--- RECORDS FOR THIS EXERCISE Enclosed Below ---

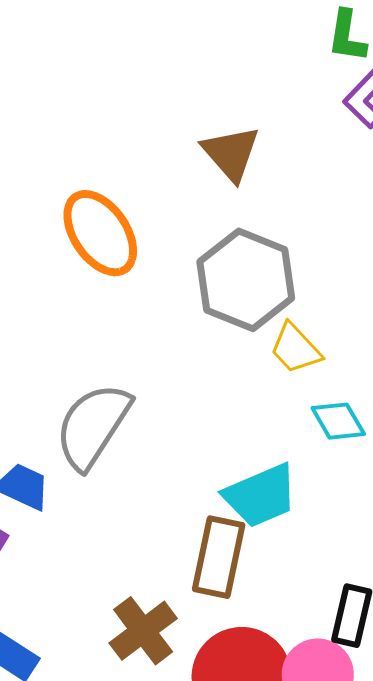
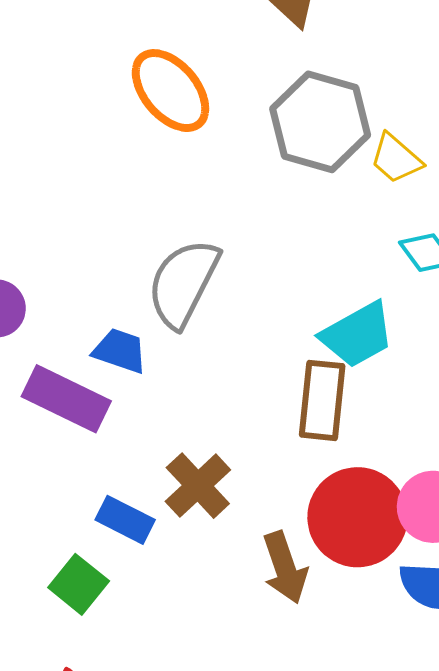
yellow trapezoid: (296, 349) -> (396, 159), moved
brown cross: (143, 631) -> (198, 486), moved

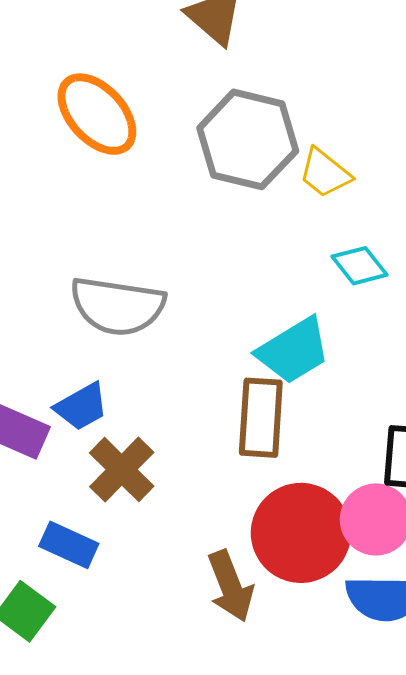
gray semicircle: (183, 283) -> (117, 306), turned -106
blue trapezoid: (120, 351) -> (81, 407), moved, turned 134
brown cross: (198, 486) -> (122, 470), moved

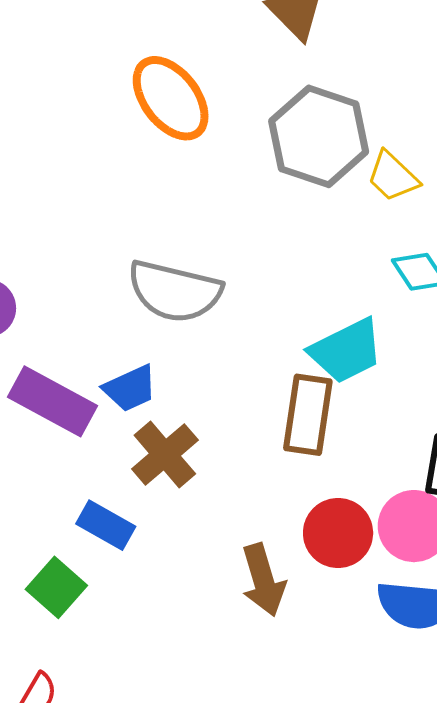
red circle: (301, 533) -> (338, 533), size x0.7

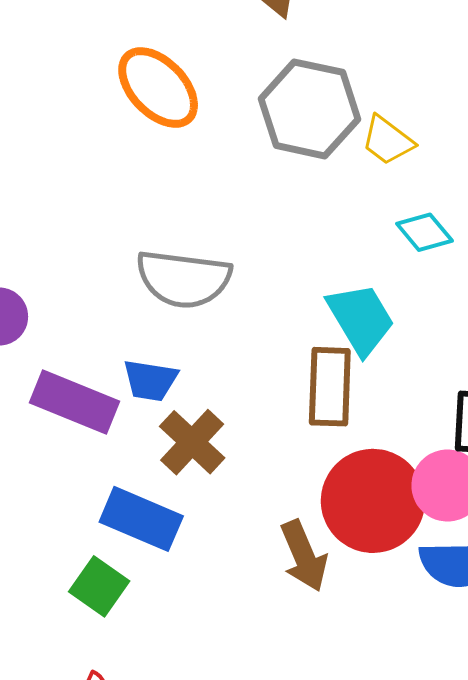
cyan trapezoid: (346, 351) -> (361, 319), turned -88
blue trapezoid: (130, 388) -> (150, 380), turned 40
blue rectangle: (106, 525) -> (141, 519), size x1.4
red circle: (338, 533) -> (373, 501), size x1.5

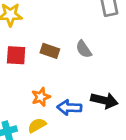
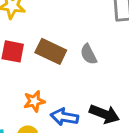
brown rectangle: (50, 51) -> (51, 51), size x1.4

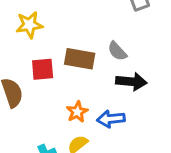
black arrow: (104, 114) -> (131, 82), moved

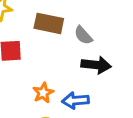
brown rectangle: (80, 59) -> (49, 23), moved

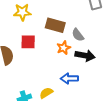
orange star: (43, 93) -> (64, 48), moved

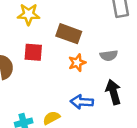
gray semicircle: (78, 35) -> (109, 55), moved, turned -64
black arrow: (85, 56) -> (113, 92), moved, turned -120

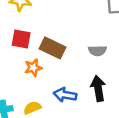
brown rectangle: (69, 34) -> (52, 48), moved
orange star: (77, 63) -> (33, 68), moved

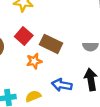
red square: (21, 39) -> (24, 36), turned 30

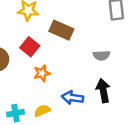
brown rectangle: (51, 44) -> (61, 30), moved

--- End of Enclosed RECORDS FOR THIS EXERCISE ---

§ **PROBLEM TO WORK ON**: Copy every line of the entries above in which "brown" occurs.

§ **OUTPUT BELOW**:
brown cross: (143, 631) -> (198, 486), moved
brown cross: (198, 486) -> (122, 470), moved
brown rectangle: (50, 51) -> (51, 51), size x1.4
brown rectangle: (80, 59) -> (49, 23), moved
brown rectangle: (69, 34) -> (52, 48), moved
brown rectangle: (51, 44) -> (61, 30), moved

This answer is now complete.